━━━━━ Supplied records ━━━━━

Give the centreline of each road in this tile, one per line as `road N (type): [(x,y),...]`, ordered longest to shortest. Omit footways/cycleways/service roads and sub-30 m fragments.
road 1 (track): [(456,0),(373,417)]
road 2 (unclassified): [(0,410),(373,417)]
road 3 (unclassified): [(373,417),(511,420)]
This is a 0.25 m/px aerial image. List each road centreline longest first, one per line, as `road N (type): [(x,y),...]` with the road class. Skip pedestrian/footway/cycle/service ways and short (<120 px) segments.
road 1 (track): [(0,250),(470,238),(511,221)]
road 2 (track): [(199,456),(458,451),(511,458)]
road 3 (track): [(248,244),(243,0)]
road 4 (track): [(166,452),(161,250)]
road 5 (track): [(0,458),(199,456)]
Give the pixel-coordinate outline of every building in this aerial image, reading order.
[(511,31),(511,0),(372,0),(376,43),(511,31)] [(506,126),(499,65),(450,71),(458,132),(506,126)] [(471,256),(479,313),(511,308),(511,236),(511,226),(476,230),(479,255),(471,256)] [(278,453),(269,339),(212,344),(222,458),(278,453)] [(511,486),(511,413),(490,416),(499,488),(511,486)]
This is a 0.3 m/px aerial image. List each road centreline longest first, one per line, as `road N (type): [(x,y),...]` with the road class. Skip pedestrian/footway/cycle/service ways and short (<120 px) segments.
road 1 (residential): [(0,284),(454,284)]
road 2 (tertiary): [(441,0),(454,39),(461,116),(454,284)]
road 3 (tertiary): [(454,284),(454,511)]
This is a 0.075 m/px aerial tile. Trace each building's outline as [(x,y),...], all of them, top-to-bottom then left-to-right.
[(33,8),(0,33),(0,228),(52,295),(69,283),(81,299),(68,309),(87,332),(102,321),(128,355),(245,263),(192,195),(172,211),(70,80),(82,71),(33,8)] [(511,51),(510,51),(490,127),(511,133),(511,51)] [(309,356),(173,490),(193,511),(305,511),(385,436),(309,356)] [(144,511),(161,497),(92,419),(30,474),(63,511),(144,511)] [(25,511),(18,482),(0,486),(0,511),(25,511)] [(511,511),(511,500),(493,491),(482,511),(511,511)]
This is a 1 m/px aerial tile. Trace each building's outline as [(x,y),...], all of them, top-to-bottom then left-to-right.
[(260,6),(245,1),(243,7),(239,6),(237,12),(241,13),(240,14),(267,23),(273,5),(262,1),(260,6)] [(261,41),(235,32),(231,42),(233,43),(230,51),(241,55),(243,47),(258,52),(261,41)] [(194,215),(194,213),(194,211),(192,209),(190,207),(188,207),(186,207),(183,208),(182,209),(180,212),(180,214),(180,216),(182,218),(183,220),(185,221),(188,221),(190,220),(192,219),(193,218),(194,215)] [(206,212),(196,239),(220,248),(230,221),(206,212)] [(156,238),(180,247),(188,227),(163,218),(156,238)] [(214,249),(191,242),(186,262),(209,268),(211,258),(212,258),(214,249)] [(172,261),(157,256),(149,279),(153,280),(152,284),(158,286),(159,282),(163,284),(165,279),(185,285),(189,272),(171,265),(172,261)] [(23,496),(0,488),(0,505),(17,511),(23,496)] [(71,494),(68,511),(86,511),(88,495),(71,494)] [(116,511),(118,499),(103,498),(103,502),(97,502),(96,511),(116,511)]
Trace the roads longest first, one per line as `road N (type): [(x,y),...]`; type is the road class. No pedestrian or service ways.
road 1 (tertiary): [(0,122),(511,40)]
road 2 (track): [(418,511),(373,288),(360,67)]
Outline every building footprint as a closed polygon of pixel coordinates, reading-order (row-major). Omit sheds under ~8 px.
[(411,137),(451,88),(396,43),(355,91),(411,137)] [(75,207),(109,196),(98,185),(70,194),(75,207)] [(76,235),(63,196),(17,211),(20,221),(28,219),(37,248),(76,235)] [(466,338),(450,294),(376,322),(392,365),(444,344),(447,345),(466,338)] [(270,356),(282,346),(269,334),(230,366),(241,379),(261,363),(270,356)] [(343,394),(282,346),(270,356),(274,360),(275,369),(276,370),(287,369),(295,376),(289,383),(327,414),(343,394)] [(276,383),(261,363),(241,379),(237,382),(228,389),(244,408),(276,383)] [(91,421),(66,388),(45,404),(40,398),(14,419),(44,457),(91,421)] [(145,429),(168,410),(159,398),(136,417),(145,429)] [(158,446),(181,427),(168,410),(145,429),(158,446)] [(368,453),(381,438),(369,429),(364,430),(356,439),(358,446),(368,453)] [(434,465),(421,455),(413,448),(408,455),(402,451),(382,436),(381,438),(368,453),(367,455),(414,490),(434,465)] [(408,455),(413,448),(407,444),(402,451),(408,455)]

━━━━━

Stated exercise
Update the listing above by changing each "centreline" to "centerline", keeping every other line and character the same.

Answer for this exercise
Give the centerline of each road in this tile, one per line as `road N (type): [(x,y),...]`, ordered longest to shortest. Omit footways/cycleways/service roads and sub-30 m fragments.
road 1 (track): [(456,0),(373,417)]
road 2 (unclassified): [(0,410),(373,417)]
road 3 (unclassified): [(373,417),(511,420)]
This is a 0.25 m/px aerial image. List each road centerline longest first, one per line, as `road N (type): [(x,y),...]` with the road class. Skip pedestrian/footway/cycle/service ways and short (<120 px) segments.
road 1 (track): [(0,250),(470,238),(511,221)]
road 2 (track): [(199,456),(458,451),(511,458)]
road 3 (track): [(248,244),(243,0)]
road 4 (track): [(166,452),(161,250)]
road 5 (track): [(0,458),(199,456)]
Give the pixel-coordinate outline of every building in this aerial image, reading order.
[(511,31),(511,0),(372,0),(376,43),(511,31)] [(506,126),(499,65),(450,71),(458,132),(506,126)] [(471,256),(479,313),(511,308),(511,236),(511,226),(476,230),(479,255),(471,256)] [(278,453),(269,339),(212,344),(222,458),(278,453)] [(511,486),(511,413),(490,416),(499,488),(511,486)]
This is a 0.3 m/px aerial image. List each road centerline longest first, one per line, as `road N (type): [(x,y),...]` with the road class. Skip pedestrian/footway/cycle/service ways and short (<120 px) segments.
road 1 (residential): [(0,284),(454,284)]
road 2 (tertiary): [(441,0),(454,39),(461,116),(454,284)]
road 3 (tertiary): [(454,284),(454,511)]
This is a 0.075 m/px aerial tile. Trace each building's outline as [(x,y),...], all of them, top-to-bottom then left-to-right.
[(33,8),(0,33),(0,228),(52,295),(69,283),(81,299),(68,309),(87,332),(102,321),(128,355),(245,263),(192,195),(172,211),(70,80),(82,71),(33,8)] [(511,51),(510,51),(490,127),(511,133),(511,51)] [(309,356),(173,490),(193,511),(305,511),(385,436),(309,356)] [(144,511),(161,497),(92,419),(30,474),(63,511),(144,511)] [(25,511),(18,482),(0,486),(0,511),(25,511)] [(511,511),(511,500),(493,491),(482,511),(511,511)]
This is a 1 m/px aerial tile. Trace each building's outline as [(x,y),...], all of them, top-to-bottom then left-to-right.
[(260,6),(245,1),(243,7),(239,6),(237,12),(241,13),(240,14),(267,23),(273,5),(262,1),(260,6)] [(261,41),(235,32),(231,42),(233,43),(230,51),(241,55),(243,47),(258,52),(261,41)] [(194,215),(194,213),(194,211),(192,209),(190,207),(188,207),(186,207),(183,208),(182,209),(180,212),(180,214),(180,216),(182,218),(183,220),(185,221),(188,221),(190,220),(192,219),(193,218),(194,215)] [(206,212),(196,239),(220,248),(230,221),(206,212)] [(156,238),(180,247),(188,227),(163,218),(156,238)] [(214,249),(191,242),(186,262),(209,268),(211,258),(212,258),(214,249)] [(172,261),(157,256),(149,279),(153,280),(152,284),(158,286),(159,282),(163,284),(165,279),(185,285),(189,272),(171,265),(172,261)] [(23,496),(0,488),(0,505),(17,511),(23,496)] [(71,494),(68,511),(86,511),(88,495),(71,494)] [(116,511),(118,499),(103,498),(103,502),(97,502),(96,511),(116,511)]
Trace the roads longest first, one per line as `road N (type): [(x,y),...]`; type is the road class. No pedestrian or service ways.
road 1 (tertiary): [(0,122),(511,40)]
road 2 (track): [(418,511),(373,288),(360,67)]
Outline every building footprint as a closed polygon of pixel coordinates, reading-order (row-major). Omit sheds under ~8 px.
[(411,137),(451,88),(396,43),(355,91),(411,137)] [(75,207),(109,196),(98,185),(70,194),(75,207)] [(76,235),(63,196),(17,211),(20,221),(28,219),(37,248),(76,235)] [(466,338),(450,294),(376,322),(392,365),(444,344),(447,345),(466,338)] [(270,356),(282,346),(269,334),(230,366),(241,379),(261,363),(270,356)] [(343,394),(282,346),(270,356),(274,360),(275,369),(276,370),(287,369),(295,376),(289,383),(327,414),(343,394)] [(276,383),(261,363),(241,379),(237,382),(228,389),(244,408),(276,383)] [(91,421),(66,388),(45,404),(40,398),(14,419),(44,457),(91,421)] [(145,429),(168,410),(159,398),(136,417),(145,429)] [(158,446),(181,427),(168,410),(145,429),(158,446)] [(368,453),(381,438),(369,429),(364,430),(356,439),(358,446),(368,453)] [(434,465),(421,455),(413,448),(408,455),(402,451),(382,436),(381,438),(368,453),(367,455),(414,490),(434,465)] [(408,455),(413,448),(407,444),(402,451),(408,455)]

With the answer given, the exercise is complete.